Select from the data all lines with the word "rosa".

- [Given entries]:
____________
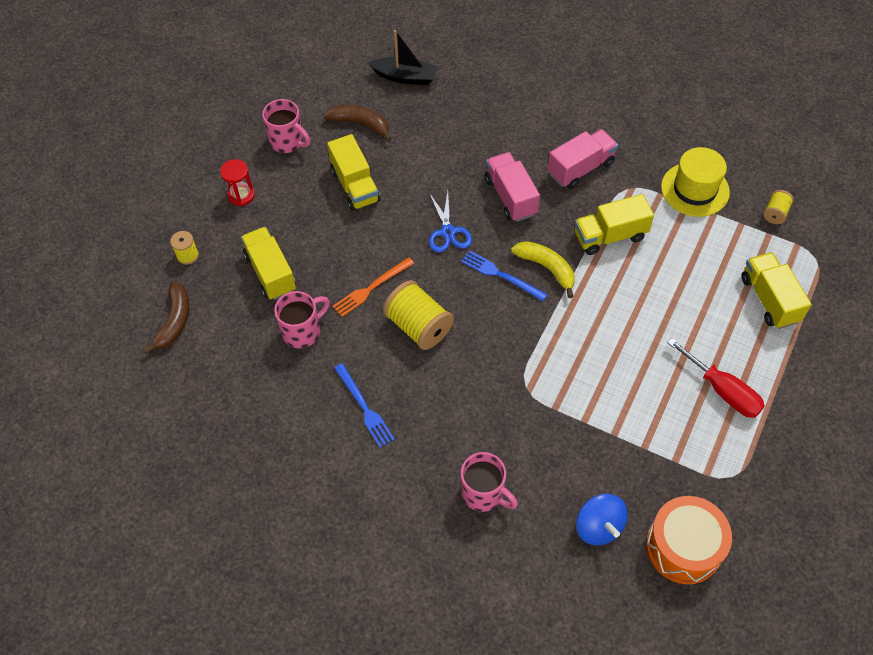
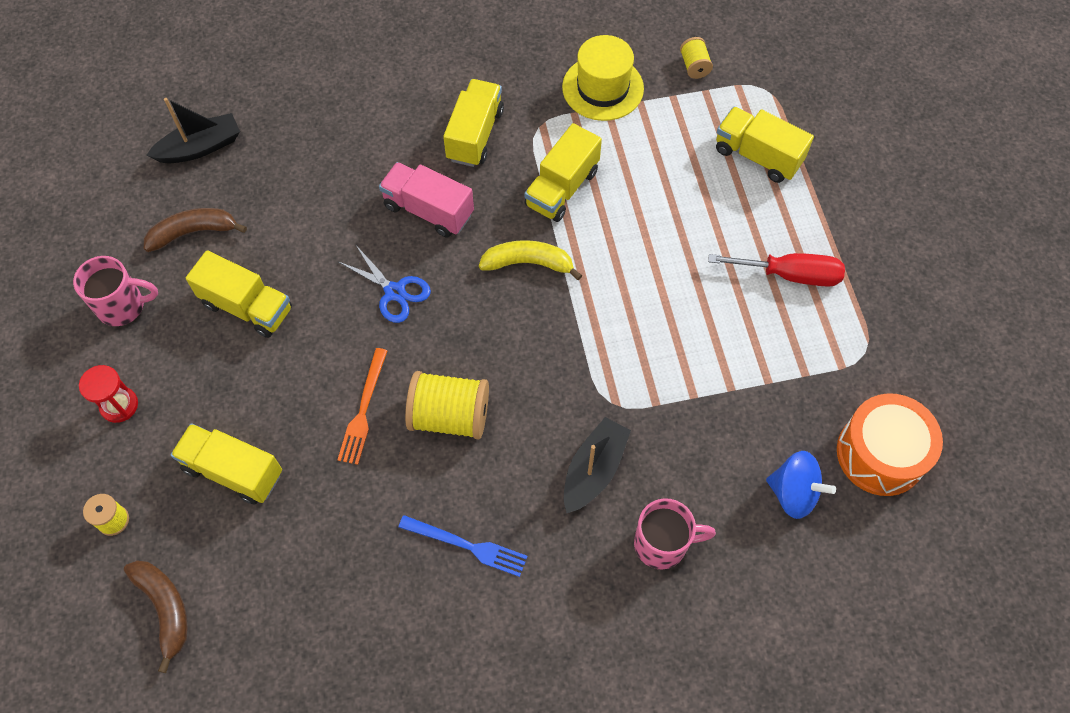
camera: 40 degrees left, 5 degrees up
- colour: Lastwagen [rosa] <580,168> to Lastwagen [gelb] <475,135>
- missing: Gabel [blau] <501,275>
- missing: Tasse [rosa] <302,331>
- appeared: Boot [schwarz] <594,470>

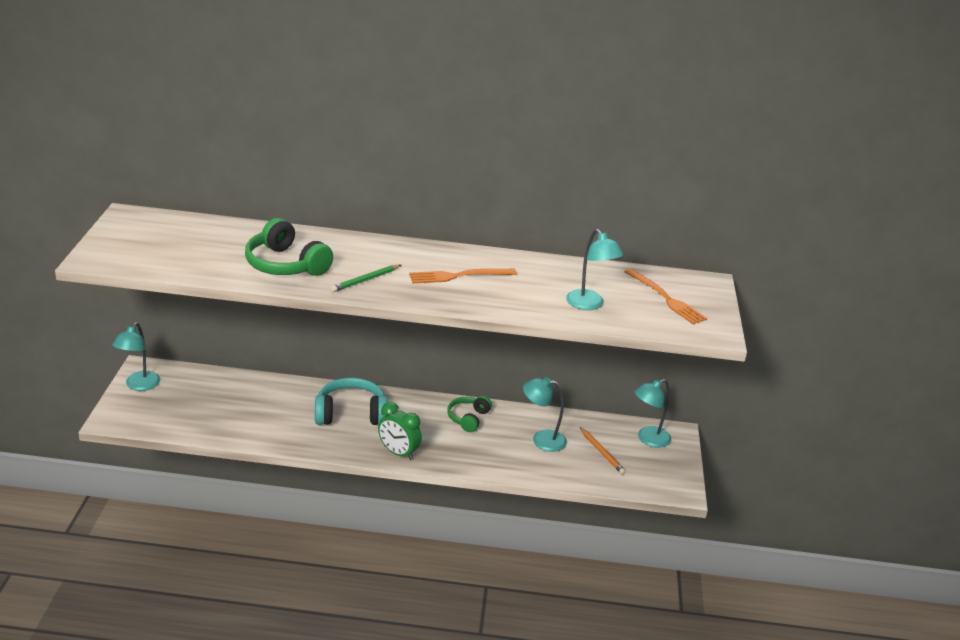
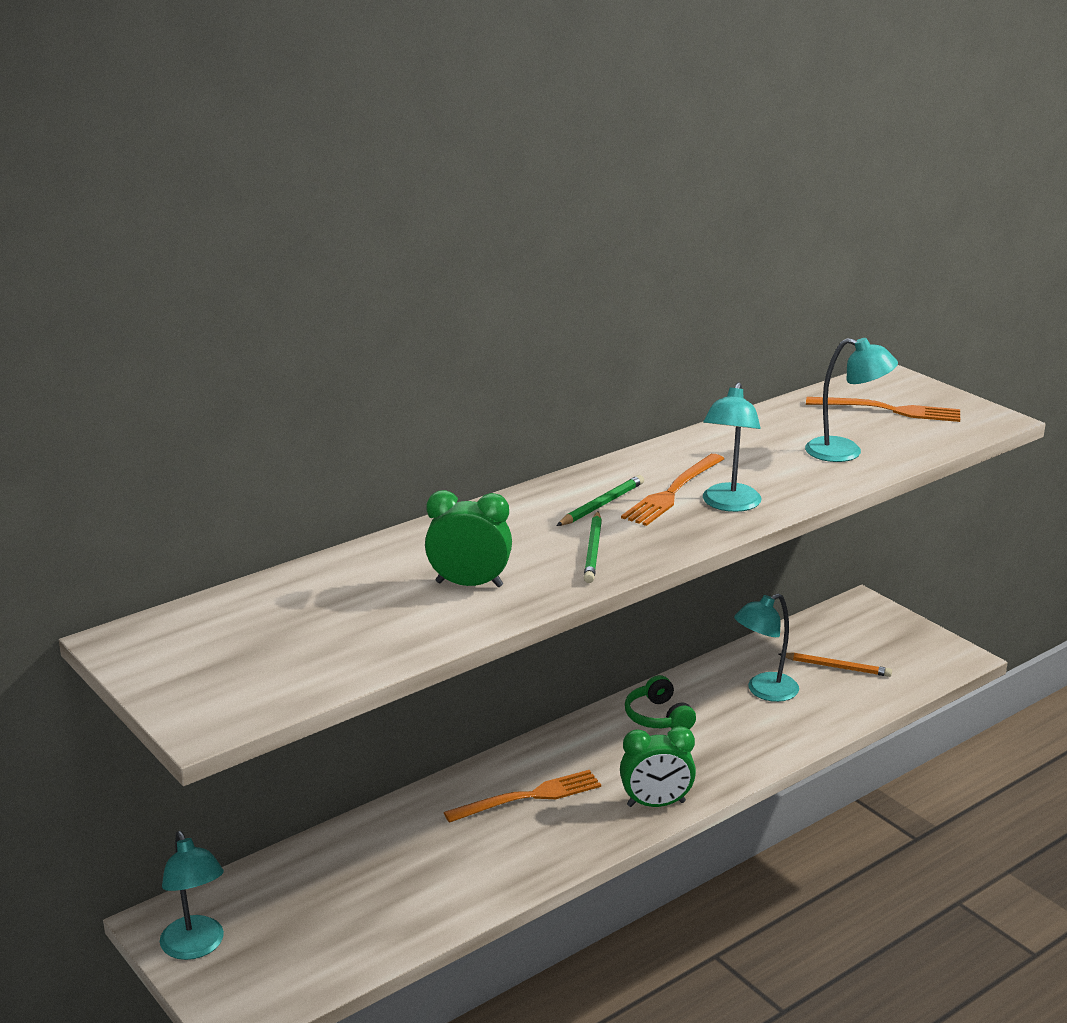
camera: 40 degrees left, 5 degrees down
- exchanged: Kopfhörer [grün] <286,265> to Wecker [grün] <469,584>
- exchanged: Kopfhörer [türkis] <351,414> to Gabel [orange] <529,797>
- relocated: Lampe [türkis] <648,439> to <729,505>
- appeared: Bleistift [grün] <602,504>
____________
- [Written reply]:
- colour: Lastwagen [rosa] <580,168> to Lastwagen [gelb] <475,135>
- missing: Tasse [rosa] <302,331>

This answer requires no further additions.